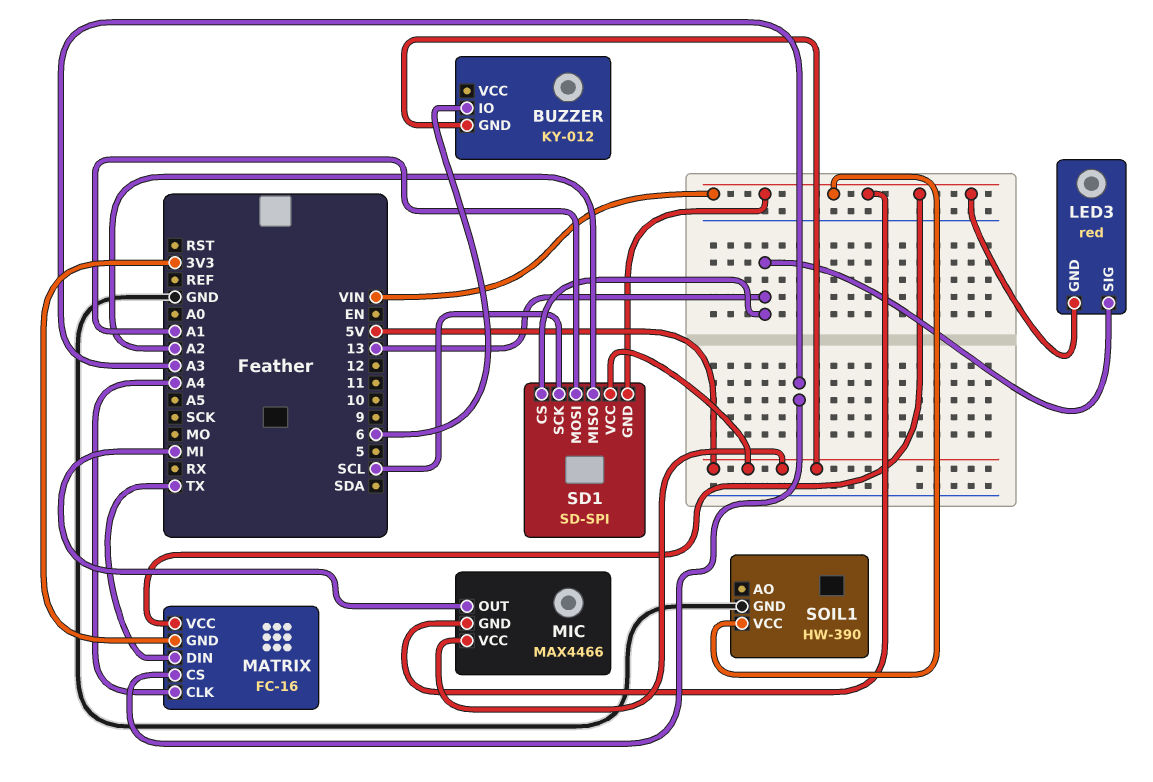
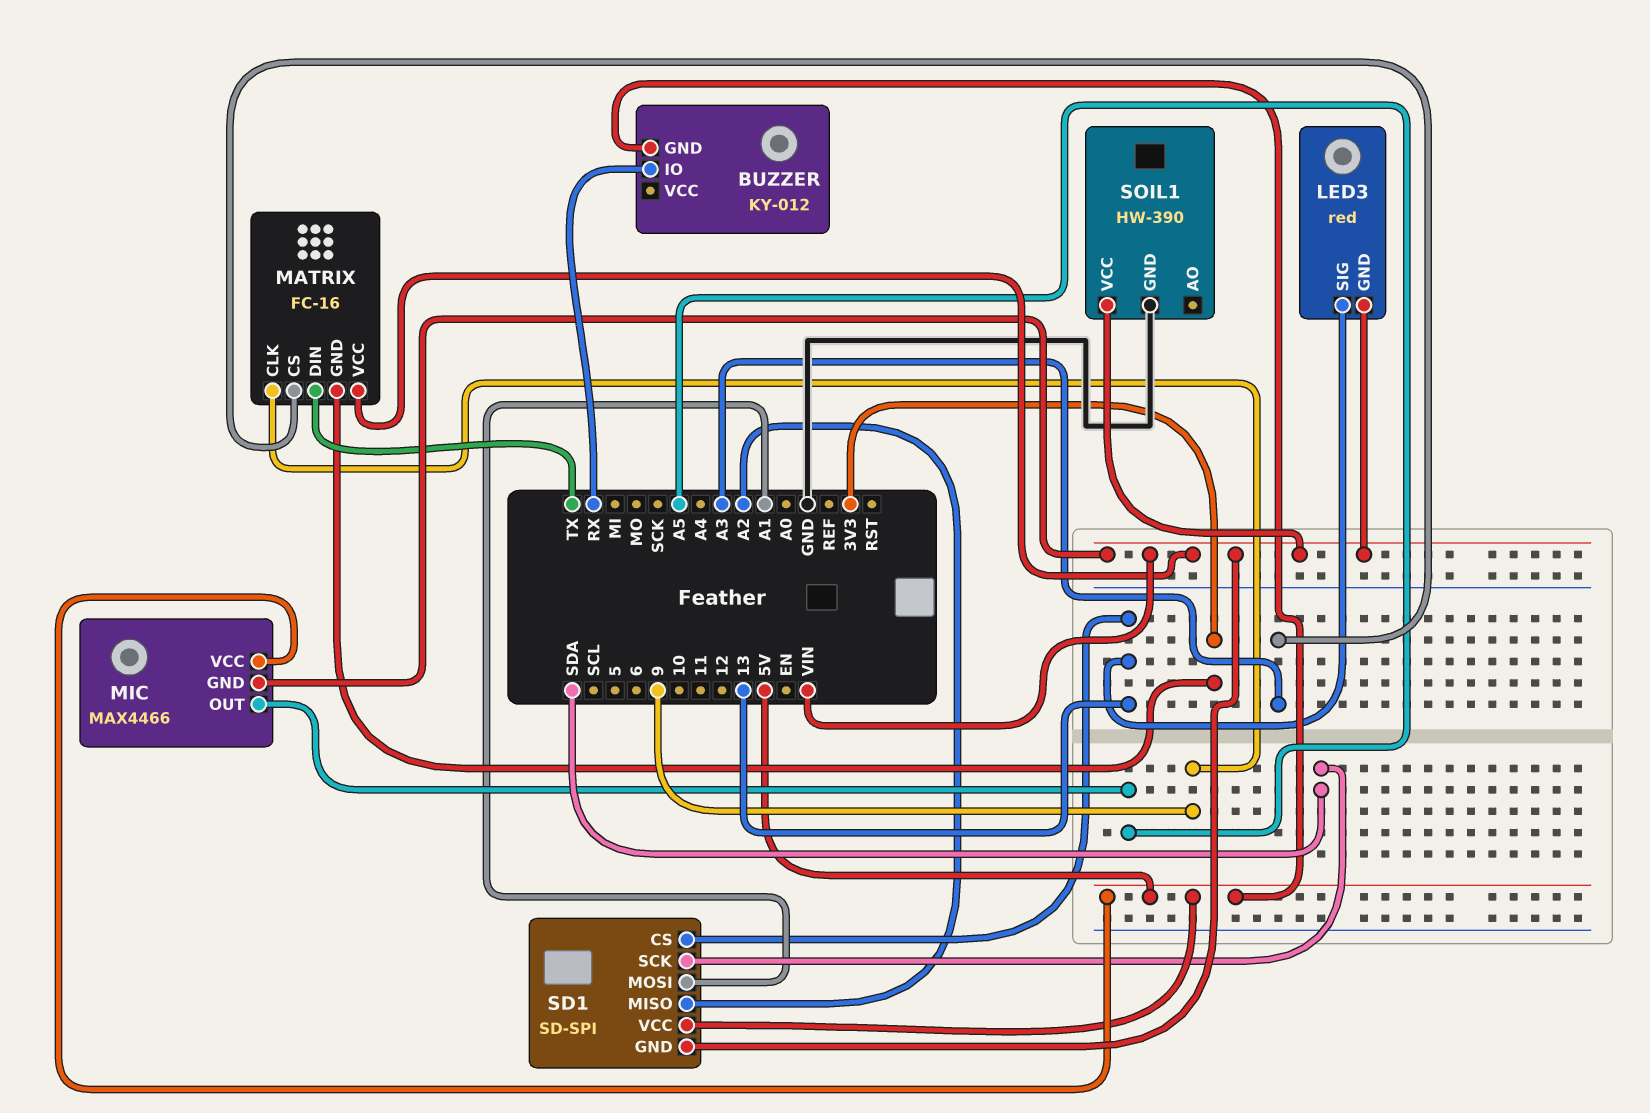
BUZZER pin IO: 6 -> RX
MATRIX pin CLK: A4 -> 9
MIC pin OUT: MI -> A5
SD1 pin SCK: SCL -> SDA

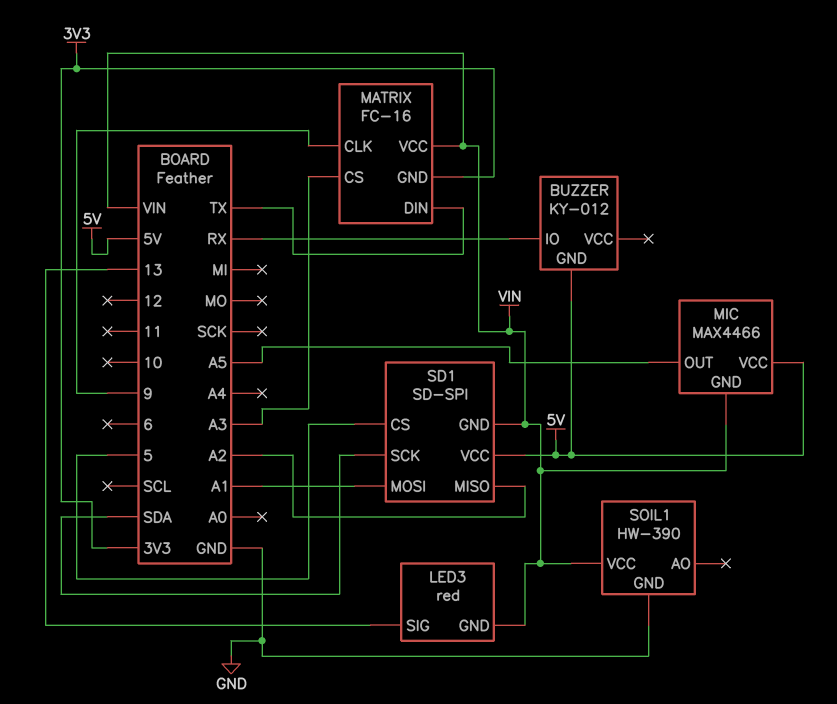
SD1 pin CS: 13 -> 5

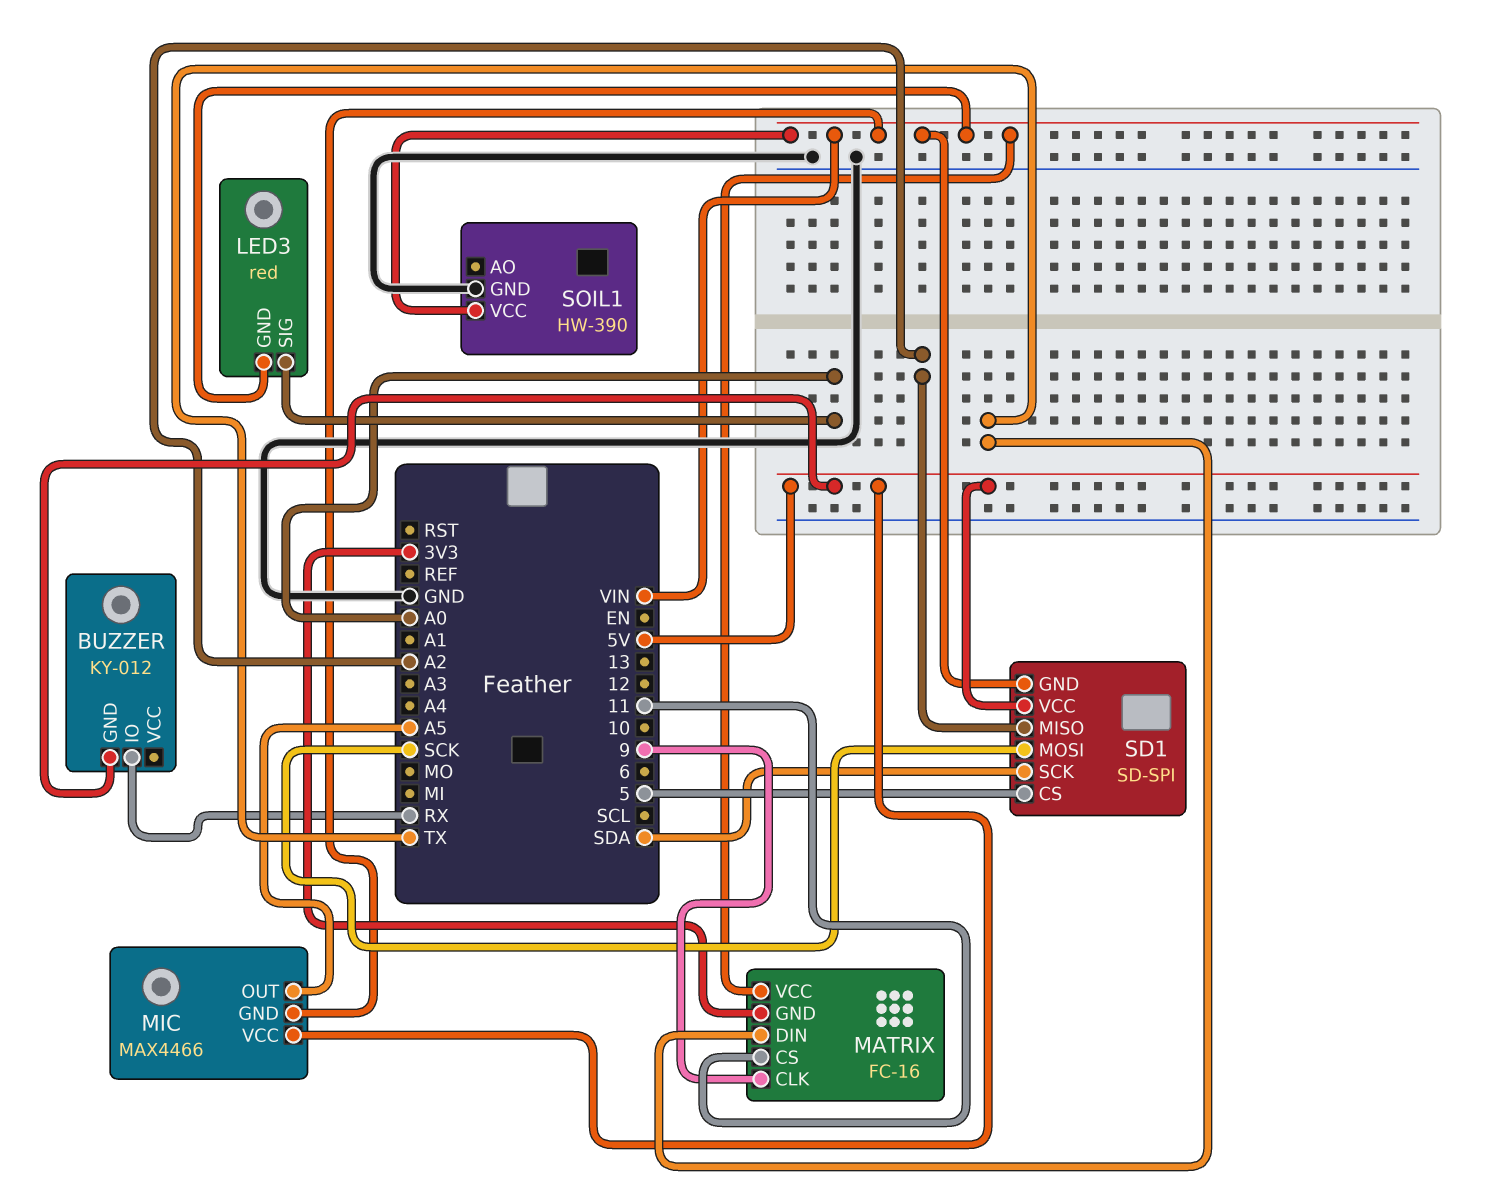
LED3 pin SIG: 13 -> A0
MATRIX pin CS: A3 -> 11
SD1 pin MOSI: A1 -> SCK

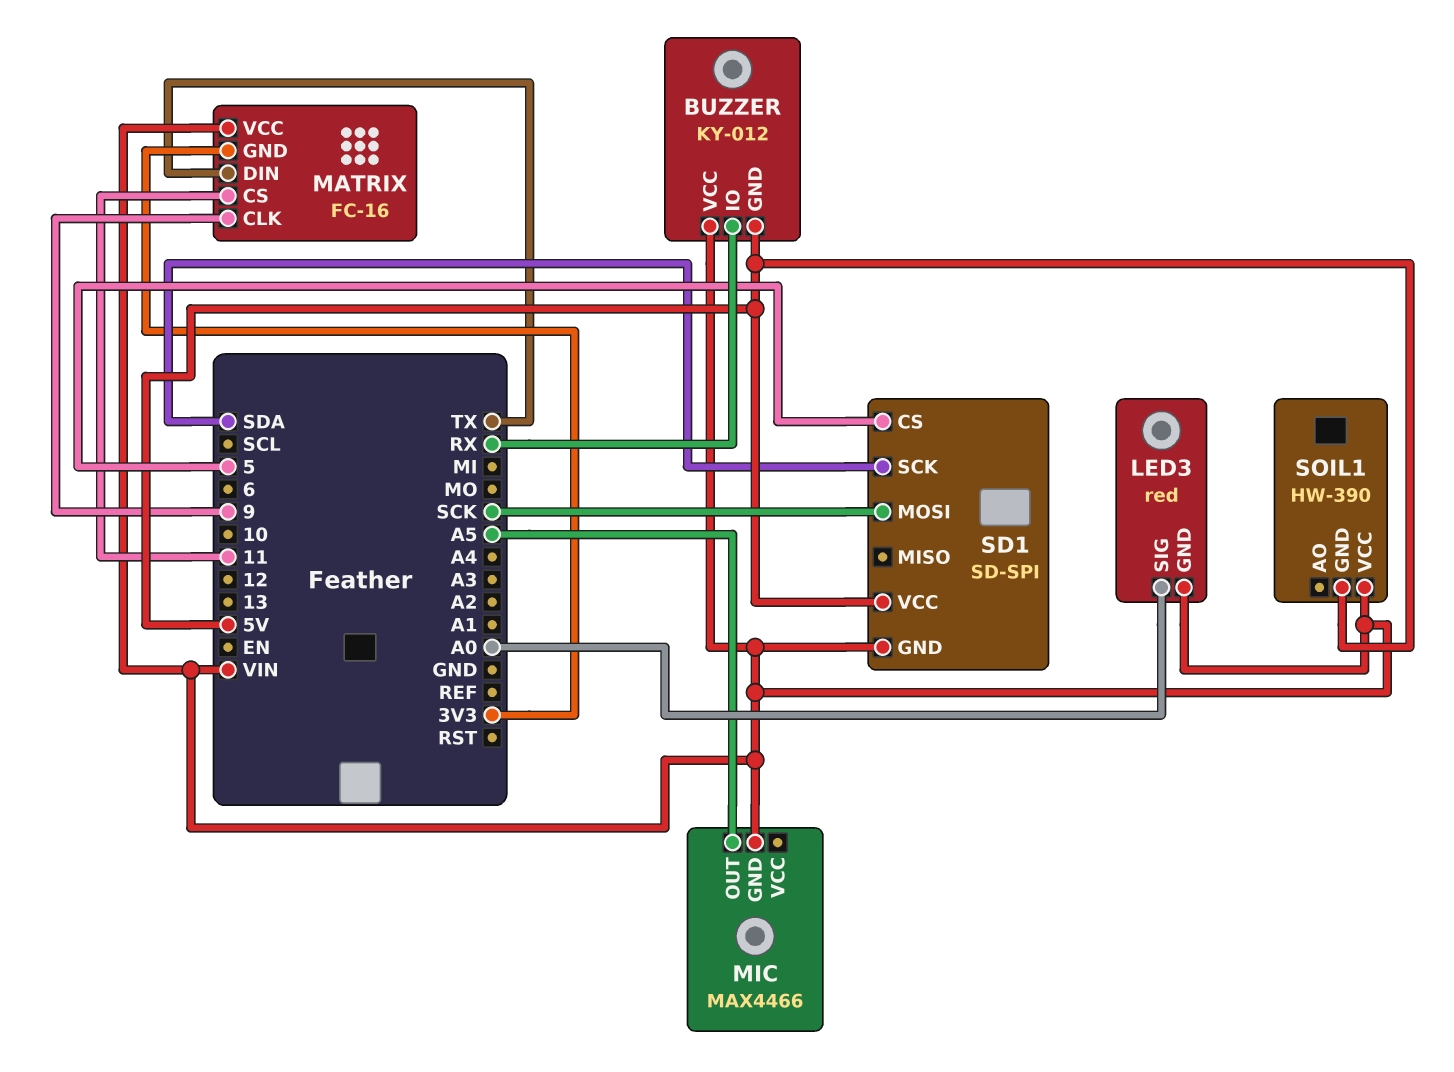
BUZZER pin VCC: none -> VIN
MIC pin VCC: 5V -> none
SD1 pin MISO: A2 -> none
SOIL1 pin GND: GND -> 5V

..........

[WORK REQUIRED]
What is needed is an exact copy of the entries above, with no images in it.

[WRITTEN RESPONSE]
BUZZER pin IO: 6 -> RX
MATRIX pin CLK: A4 -> 9
MIC pin OUT: MI -> A5
SD1 pin SCK: SCL -> SDA

SD1 pin CS: 13 -> 5

LED3 pin SIG: 13 -> A0
MATRIX pin CS: A3 -> 11
SD1 pin MOSI: A1 -> SCK

BUZZER pin VCC: none -> VIN
MIC pin VCC: 5V -> none
SD1 pin MISO: A2 -> none
SOIL1 pin GND: GND -> 5V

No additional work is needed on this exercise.